=== Exercise details ===
Each line in the entries that has the word "orange" has to be copied.

[Listed records]

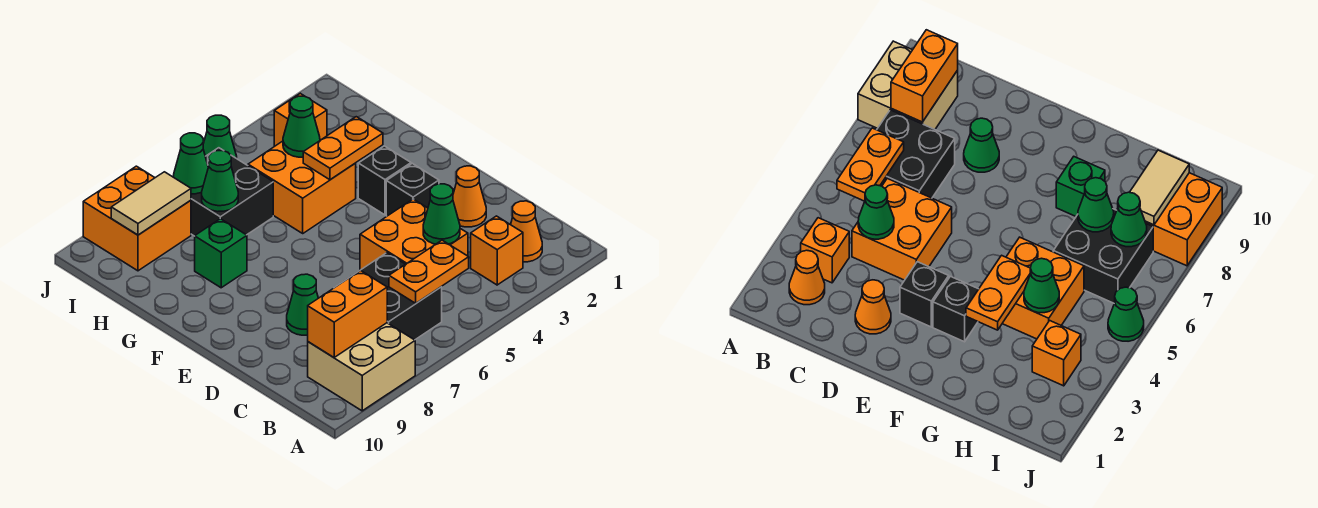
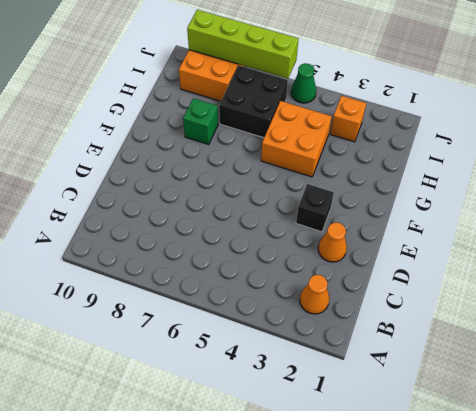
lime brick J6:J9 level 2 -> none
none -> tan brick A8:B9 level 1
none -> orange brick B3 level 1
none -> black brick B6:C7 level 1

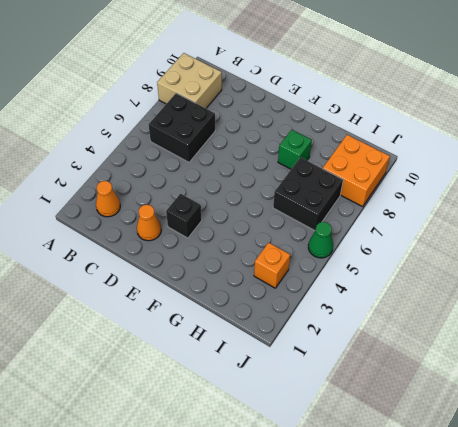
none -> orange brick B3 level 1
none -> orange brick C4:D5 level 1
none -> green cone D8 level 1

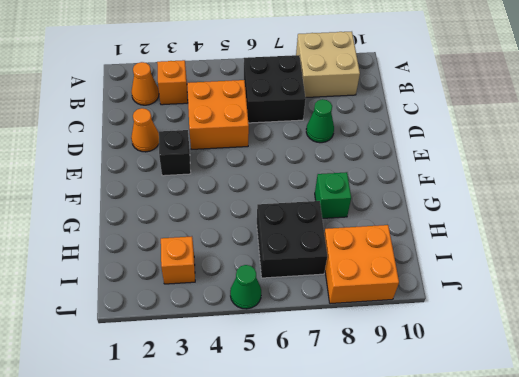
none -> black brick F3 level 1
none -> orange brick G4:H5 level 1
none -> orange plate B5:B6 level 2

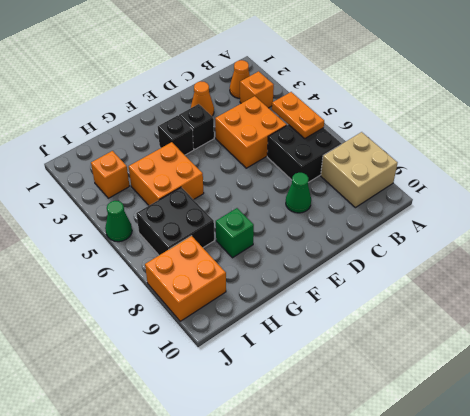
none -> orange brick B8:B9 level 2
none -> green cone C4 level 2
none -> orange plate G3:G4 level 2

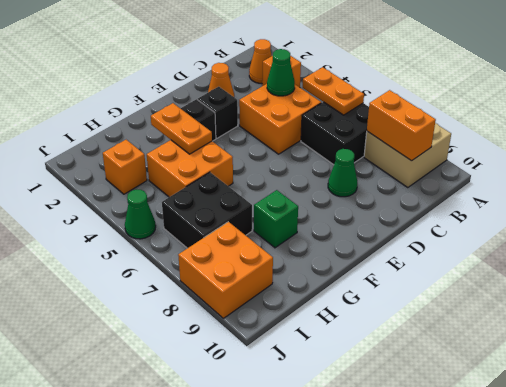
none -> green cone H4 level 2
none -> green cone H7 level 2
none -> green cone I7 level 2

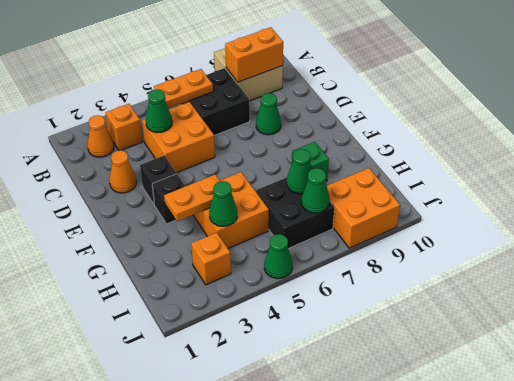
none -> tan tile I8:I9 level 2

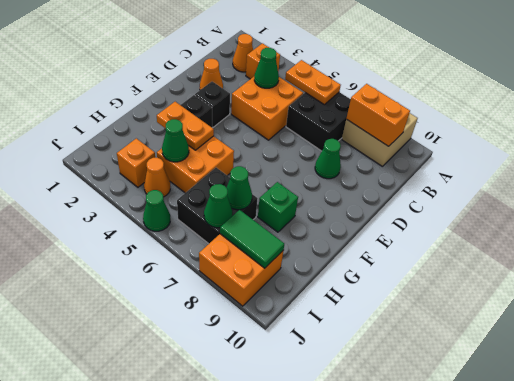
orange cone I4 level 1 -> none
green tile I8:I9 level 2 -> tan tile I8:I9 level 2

[/Listed records]
[Listed records]

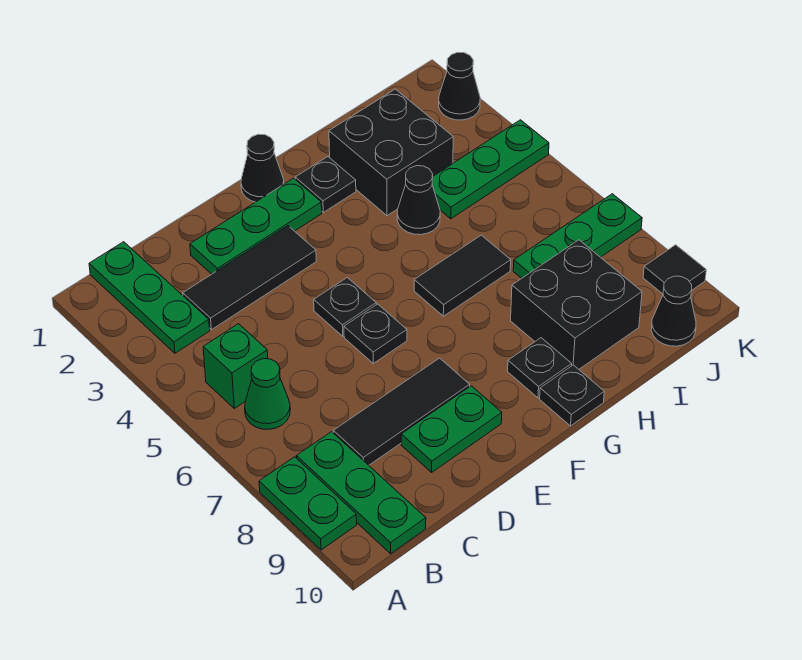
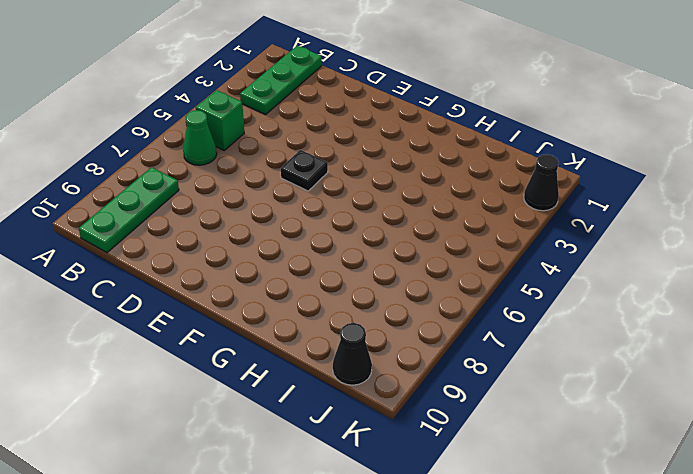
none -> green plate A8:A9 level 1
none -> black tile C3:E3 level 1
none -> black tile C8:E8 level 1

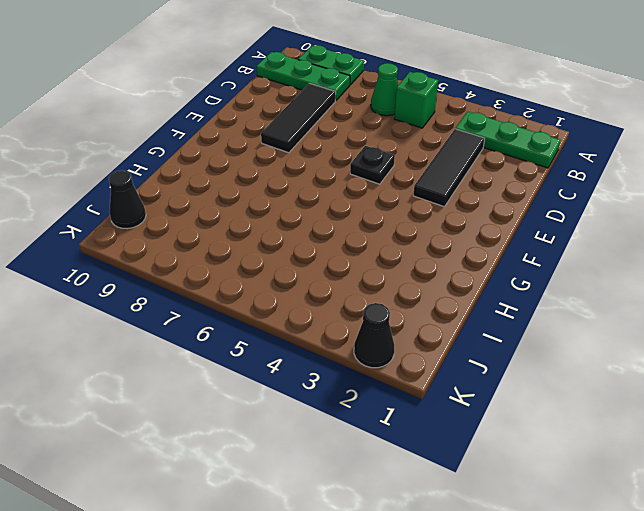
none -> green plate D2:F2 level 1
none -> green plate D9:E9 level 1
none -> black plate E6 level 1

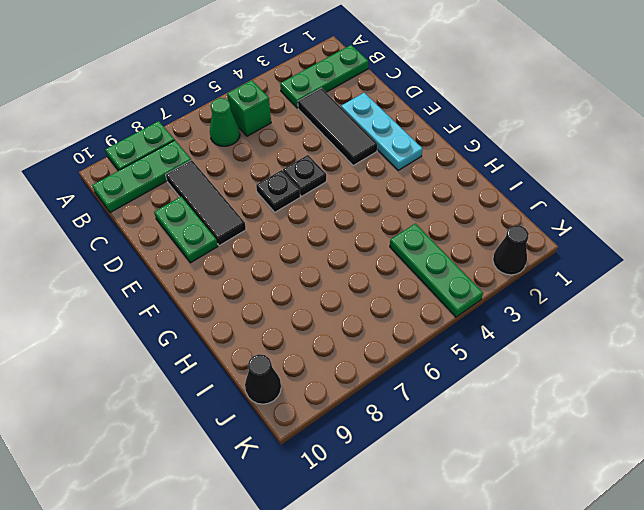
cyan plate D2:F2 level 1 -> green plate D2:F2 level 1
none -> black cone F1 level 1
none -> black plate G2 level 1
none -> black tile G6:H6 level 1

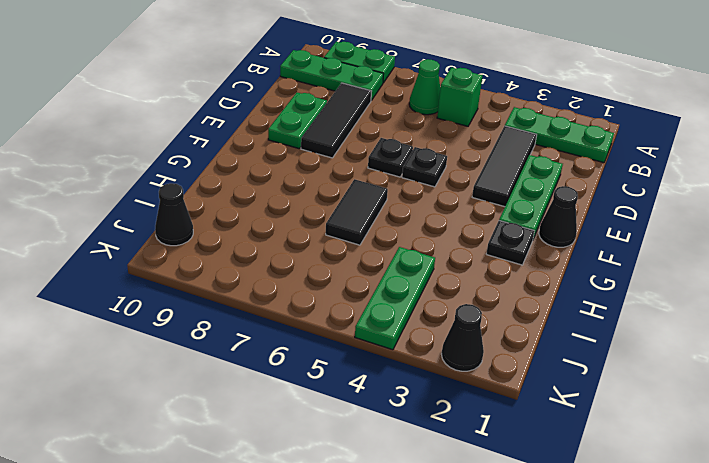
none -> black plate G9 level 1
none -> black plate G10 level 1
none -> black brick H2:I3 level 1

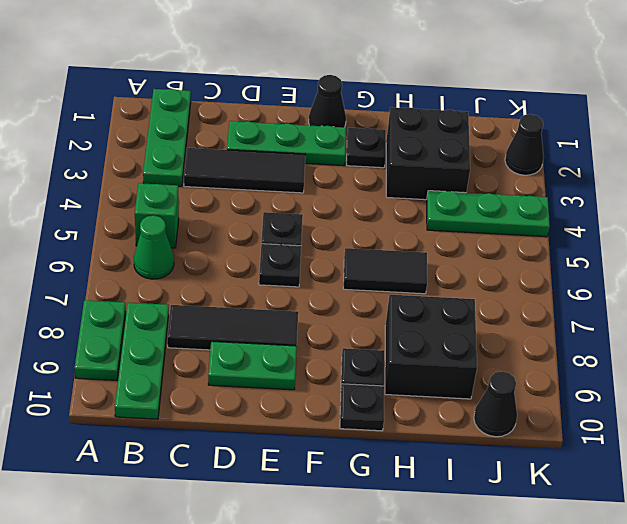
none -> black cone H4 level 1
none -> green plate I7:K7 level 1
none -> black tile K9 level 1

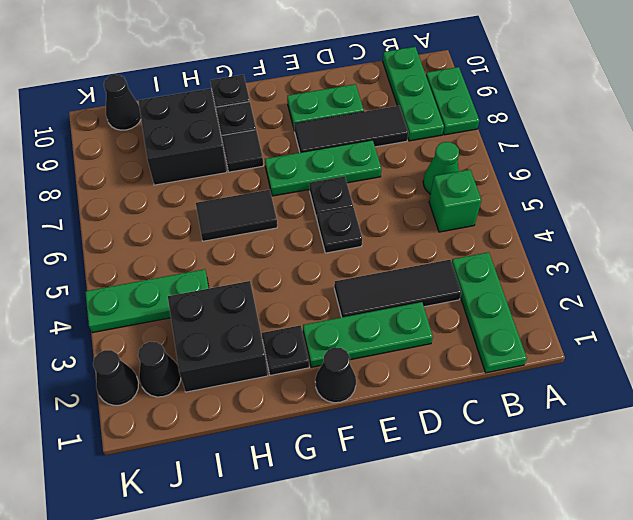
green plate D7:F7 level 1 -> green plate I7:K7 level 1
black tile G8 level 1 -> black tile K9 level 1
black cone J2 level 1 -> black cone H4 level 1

[/Listed records]

=== Written reply ===
none -> orange brick B3 level 1
none -> orange brick B3 level 1
none -> orange brick C4:D5 level 1
none -> orange brick G4:H5 level 1
none -> orange plate B5:B6 level 2
none -> orange brick B8:B9 level 2
none -> orange plate G3:G4 level 2
orange cone I4 level 1 -> none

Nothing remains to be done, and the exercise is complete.